Task brief:
Skip the pictures and return every entry exactly as written.

Data to examine:
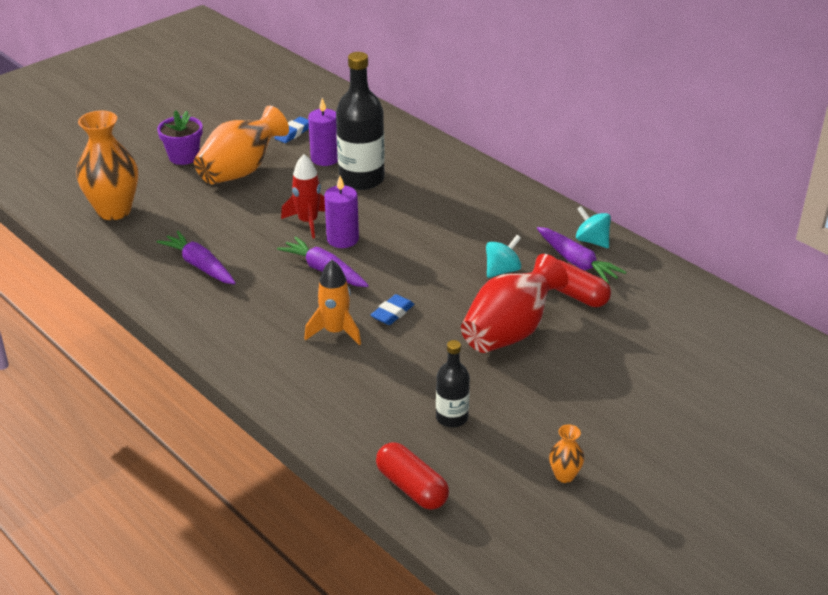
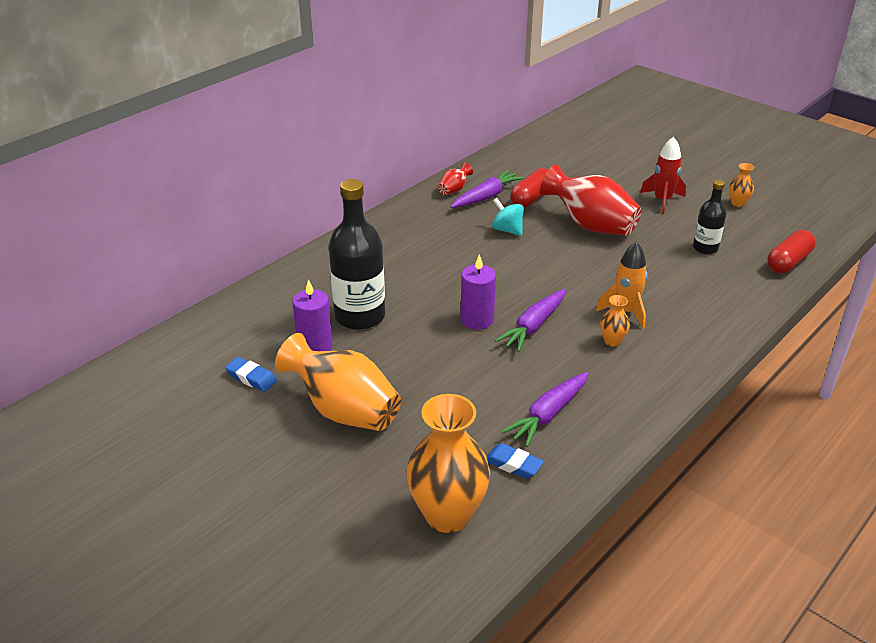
camera: 95 degrees left, 0 degrees up
(183, 157) = (307, 470): purple flower pot -> none
(289, 315) = (612, 341): none -> orange vase
(308, 222) = (449, 345): red rocket -> red rocket (662, 200)
(392, 313) = (587, 282): blue eraser -> blue eraser (513, 464)
(592, 241) = (454, 190): turquoise spinning top -> red vase

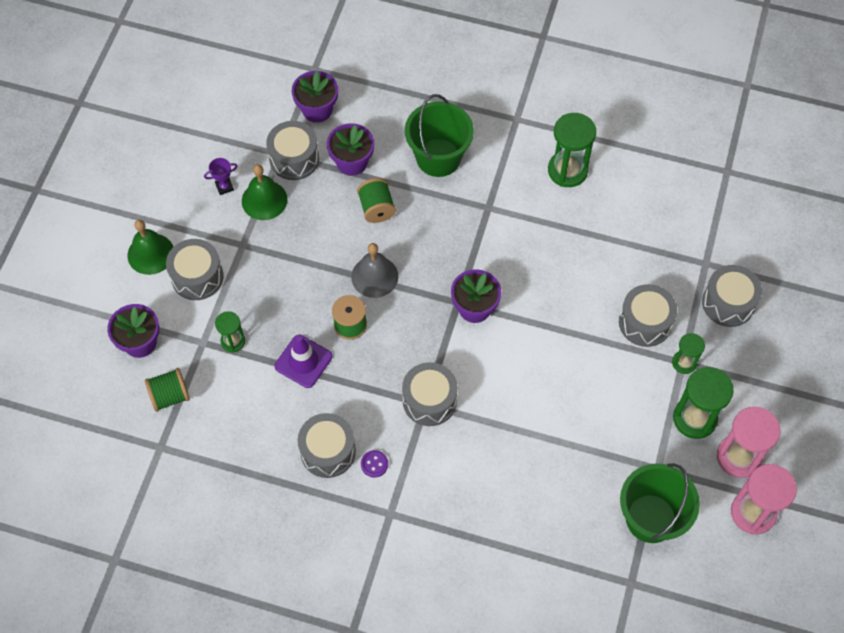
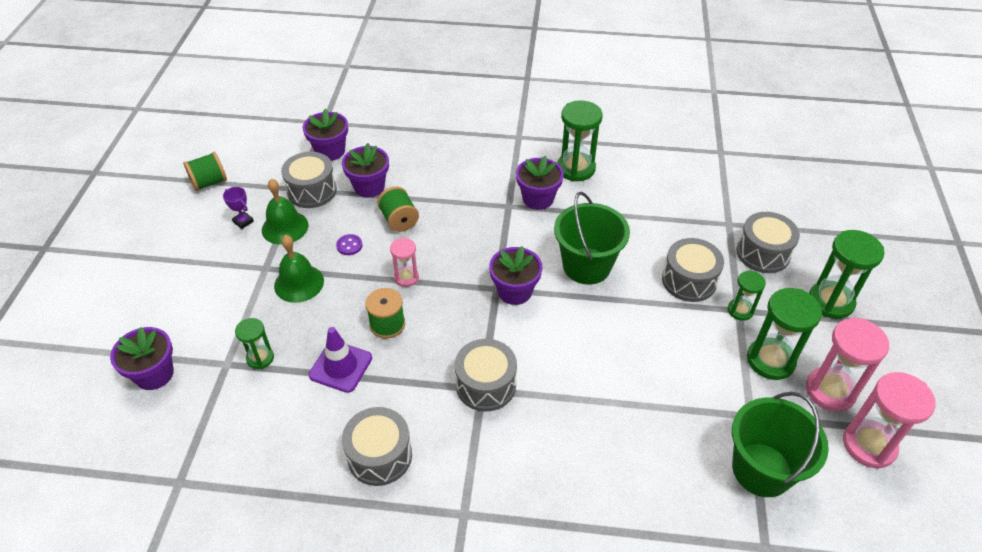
camera: 10 degrees left, 15 degrees down
(150, 253) = (166, 288): green bell -> green bell (299, 283)
(170, 396) = (189, 424): green spool -> green spool (209, 182)
(197, 277) = (218, 303): grey drum -> none
(224, 187) = (243, 221): purple trophy -> purple trophy turned 75 degrees clockwise
(374, 276) = (406, 277): grey bell -> pink hourglass
(374, 464) = (436, 461): purple button -> purple button (349, 245)
(438, 157) = (452, 173): green bucket -> green bucket (586, 266)
(520, 203) = (538, 199): none -> purple flower pot
(775, 367) = (830, 301): none -> green hourglass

Expected answer:
camera: 95 degrees left, 0 degrees up
(183, 157) = (307, 470): purple flower pot -> none
(289, 315) = (612, 341): none -> orange vase
(308, 222) = (449, 345): red rocket -> red rocket (662, 200)
(392, 313) = (587, 282): blue eraser -> blue eraser (513, 464)
(592, 241) = (454, 190): turquoise spinning top -> red vase

camera: 10 degrees left, 15 degrees down
(150, 253) = (166, 288): green bell -> green bell (299, 283)
(170, 396) = (189, 424): green spool -> green spool (209, 182)
(197, 277) = (218, 303): grey drum -> none
(224, 187) = (243, 221): purple trophy -> purple trophy turned 75 degrees clockwise
(374, 276) = (406, 277): grey bell -> pink hourglass
(374, 464) = (436, 461): purple button -> purple button (349, 245)
(438, 157) = (452, 173): green bucket -> green bucket (586, 266)
(520, 203) = (538, 199): none -> purple flower pot
(775, 367) = (830, 301): none -> green hourglass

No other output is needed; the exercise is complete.